[Problem details]: Whenever a line contains "none", include it in the count; reply with the number of such lines in the data and nothing else.

Collected data entries:
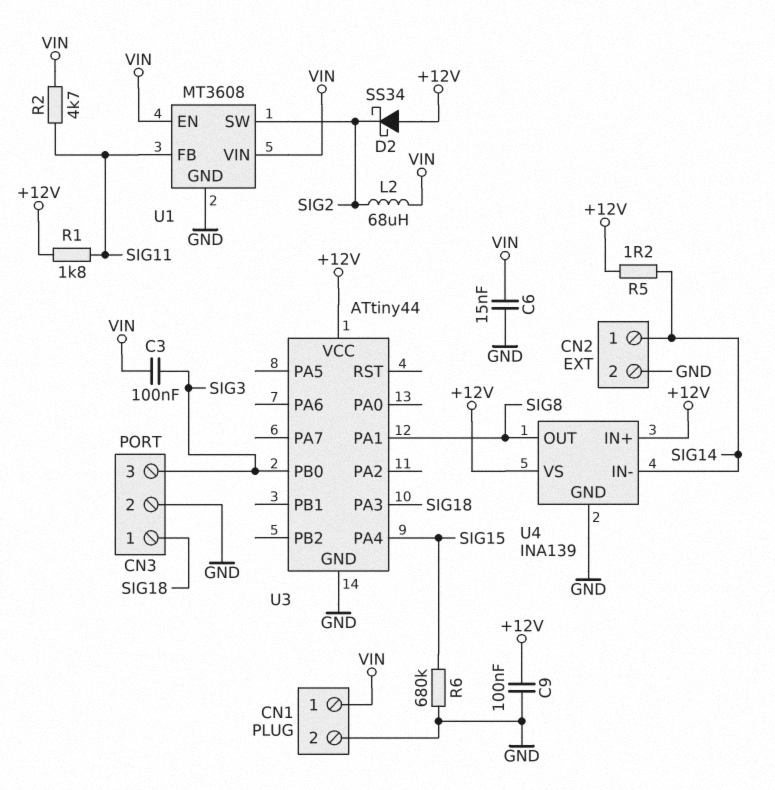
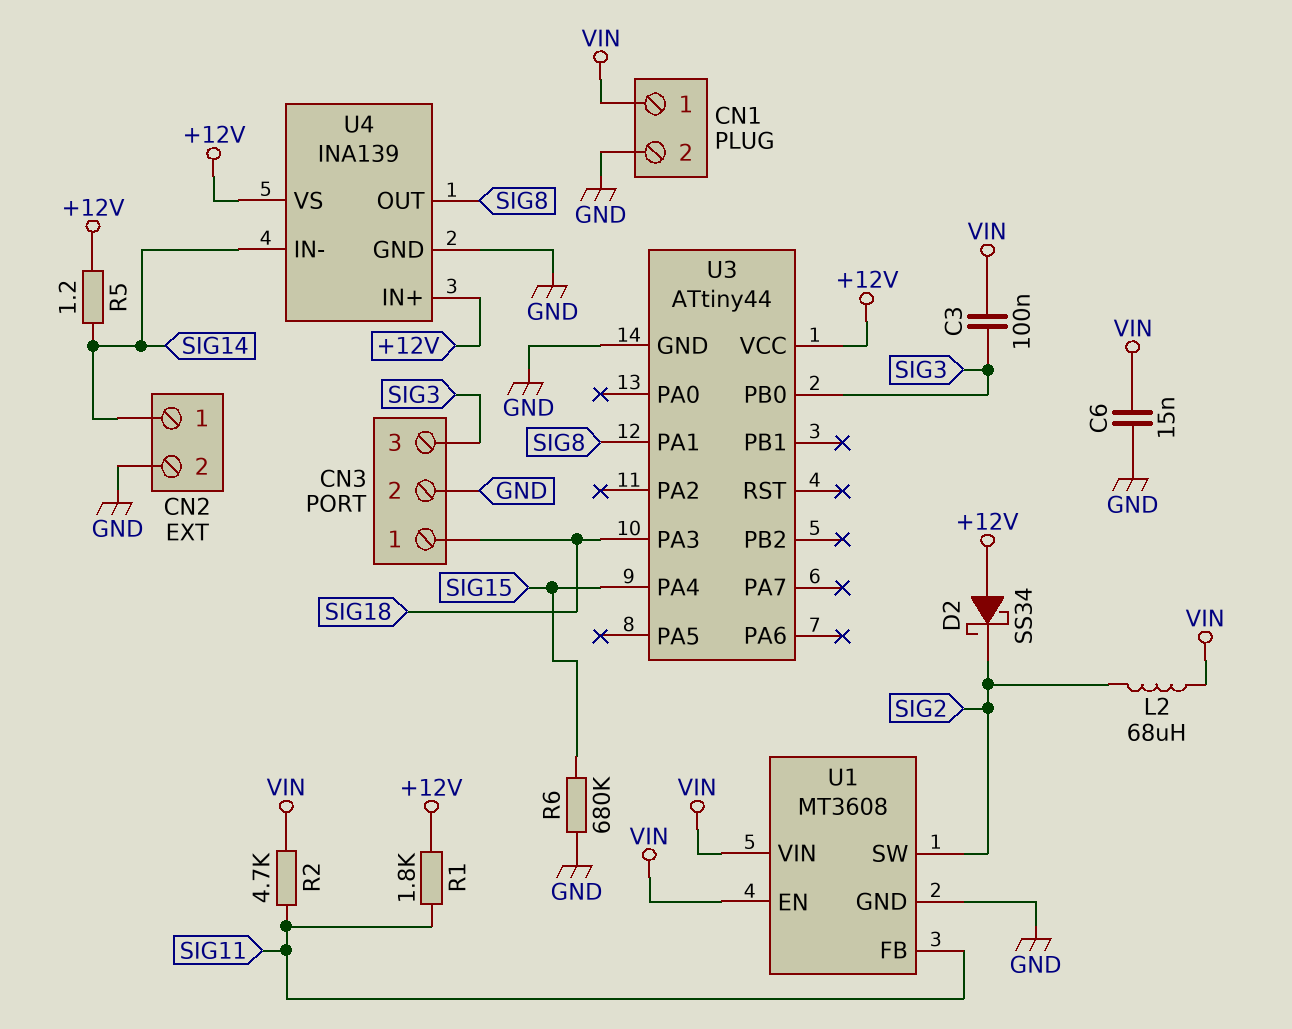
C9: 100nF (+12V, GND) -> none

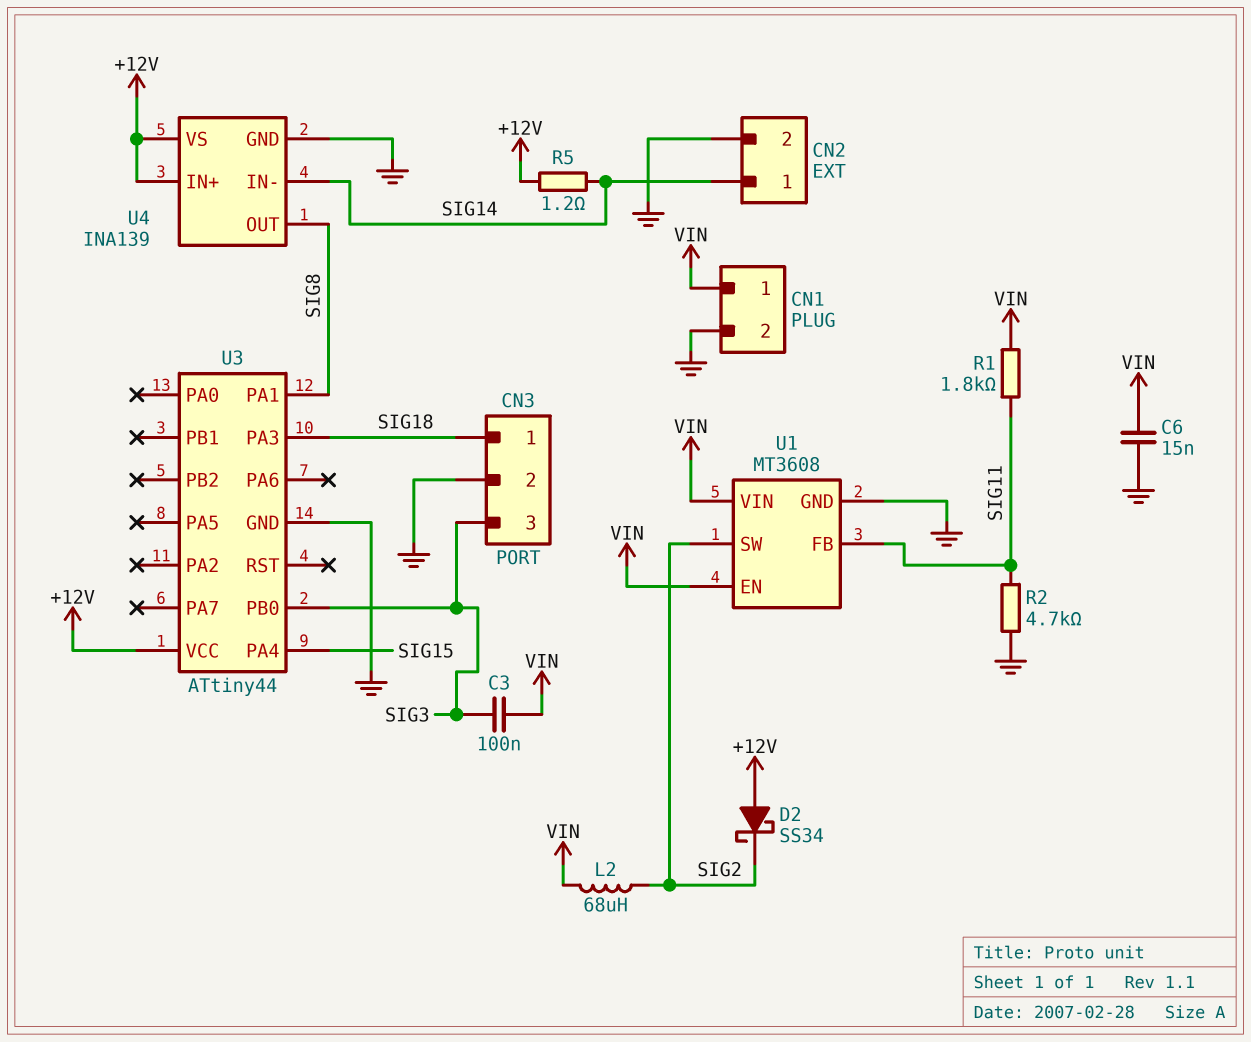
R1: 1.8k (+12V, SIG11) -> 1.8k (SIG11, VIN)
R2: 4.7k (SIG11, VIN) -> 4.7k (GND, SIG11)
R6: 680k (GND, SIG15) -> none

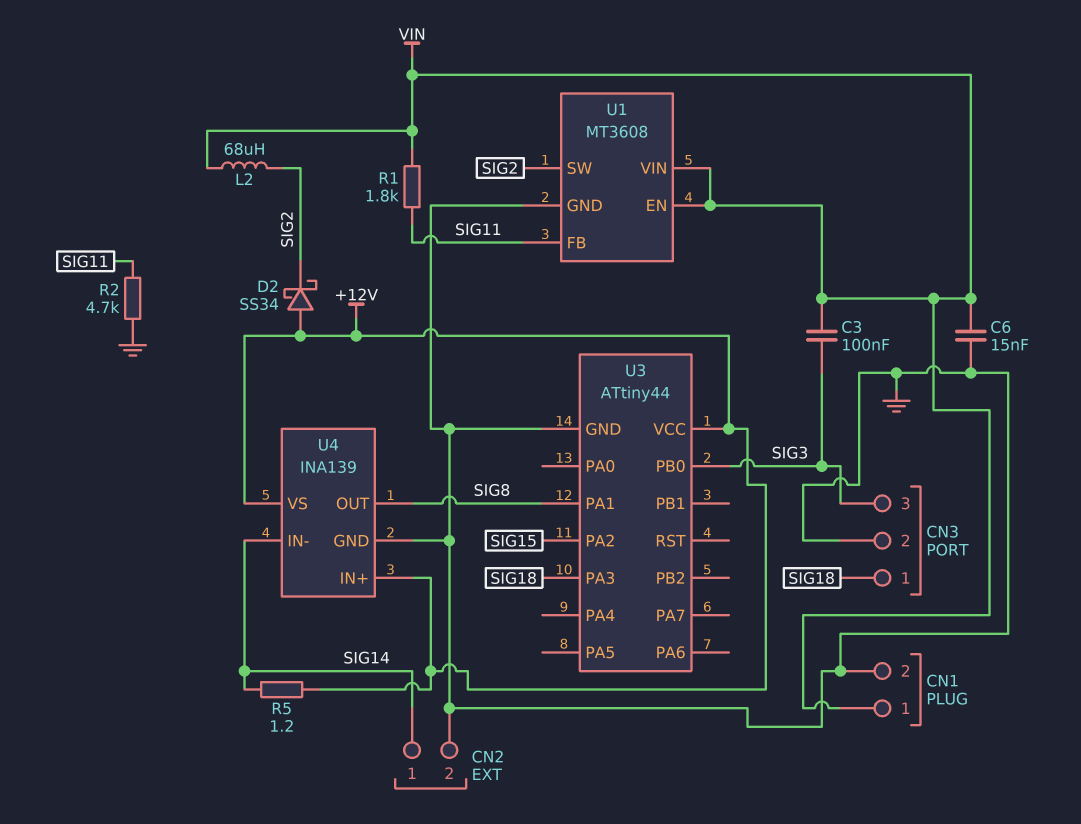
U3 pin PA2: none -> SIG15
U3 pin PA4: SIG15 -> none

[The completed task]: 4